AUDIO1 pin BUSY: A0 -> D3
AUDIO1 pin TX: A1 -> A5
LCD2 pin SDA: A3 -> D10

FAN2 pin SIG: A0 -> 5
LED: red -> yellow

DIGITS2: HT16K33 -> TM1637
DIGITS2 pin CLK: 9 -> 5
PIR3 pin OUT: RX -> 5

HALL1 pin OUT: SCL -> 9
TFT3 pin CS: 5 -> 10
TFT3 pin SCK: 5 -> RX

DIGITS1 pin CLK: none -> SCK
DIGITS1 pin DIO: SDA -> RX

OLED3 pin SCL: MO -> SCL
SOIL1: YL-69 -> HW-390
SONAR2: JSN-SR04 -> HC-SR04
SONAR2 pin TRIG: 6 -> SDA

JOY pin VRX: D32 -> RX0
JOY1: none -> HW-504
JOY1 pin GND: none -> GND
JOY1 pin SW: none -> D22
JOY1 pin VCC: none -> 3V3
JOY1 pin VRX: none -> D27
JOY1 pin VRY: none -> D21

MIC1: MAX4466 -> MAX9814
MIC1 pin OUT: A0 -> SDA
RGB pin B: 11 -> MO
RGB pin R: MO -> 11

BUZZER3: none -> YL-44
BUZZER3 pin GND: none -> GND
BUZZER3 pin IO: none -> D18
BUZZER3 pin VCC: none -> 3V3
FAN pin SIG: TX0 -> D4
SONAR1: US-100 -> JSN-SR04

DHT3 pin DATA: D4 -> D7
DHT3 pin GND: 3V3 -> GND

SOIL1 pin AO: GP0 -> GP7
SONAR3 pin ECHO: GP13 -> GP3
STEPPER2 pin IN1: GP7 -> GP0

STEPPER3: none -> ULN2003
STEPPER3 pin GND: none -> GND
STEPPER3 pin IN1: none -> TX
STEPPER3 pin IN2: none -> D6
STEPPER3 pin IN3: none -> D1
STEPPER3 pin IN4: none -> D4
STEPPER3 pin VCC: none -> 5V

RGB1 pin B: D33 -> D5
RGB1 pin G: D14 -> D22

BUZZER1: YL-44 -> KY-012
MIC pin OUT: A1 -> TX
....
Could you write out all the entries exactly as given?

AUDIO1 pin BUSY: A0 -> D3
AUDIO1 pin TX: A1 -> A5
LCD2 pin SDA: A3 -> D10

FAN2 pin SIG: A0 -> 5
LED: red -> yellow

DIGITS2: HT16K33 -> TM1637
DIGITS2 pin CLK: 9 -> 5
PIR3 pin OUT: RX -> 5

HALL1 pin OUT: SCL -> 9
TFT3 pin CS: 5 -> 10
TFT3 pin SCK: 5 -> RX

DIGITS1 pin CLK: none -> SCK
DIGITS1 pin DIO: SDA -> RX

OLED3 pin SCL: MO -> SCL
SOIL1: YL-69 -> HW-390
SONAR2: JSN-SR04 -> HC-SR04
SONAR2 pin TRIG: 6 -> SDA

JOY pin VRX: D32 -> RX0
JOY1: none -> HW-504
JOY1 pin GND: none -> GND
JOY1 pin SW: none -> D22
JOY1 pin VCC: none -> 3V3
JOY1 pin VRX: none -> D27
JOY1 pin VRY: none -> D21

MIC1: MAX4466 -> MAX9814
MIC1 pin OUT: A0 -> SDA
RGB pin B: 11 -> MO
RGB pin R: MO -> 11

BUZZER3: none -> YL-44
BUZZER3 pin GND: none -> GND
BUZZER3 pin IO: none -> D18
BUZZER3 pin VCC: none -> 3V3
FAN pin SIG: TX0 -> D4
SONAR1: US-100 -> JSN-SR04

DHT3 pin DATA: D4 -> D7
DHT3 pin GND: 3V3 -> GND

SOIL1 pin AO: GP0 -> GP7
SONAR3 pin ECHO: GP13 -> GP3
STEPPER2 pin IN1: GP7 -> GP0

STEPPER3: none -> ULN2003
STEPPER3 pin GND: none -> GND
STEPPER3 pin IN1: none -> TX
STEPPER3 pin IN2: none -> D6
STEPPER3 pin IN3: none -> D1
STEPPER3 pin IN4: none -> D4
STEPPER3 pin VCC: none -> 5V

RGB1 pin B: D33 -> D5
RGB1 pin G: D14 -> D22

BUZZER1: YL-44 -> KY-012
MIC pin OUT: A1 -> TX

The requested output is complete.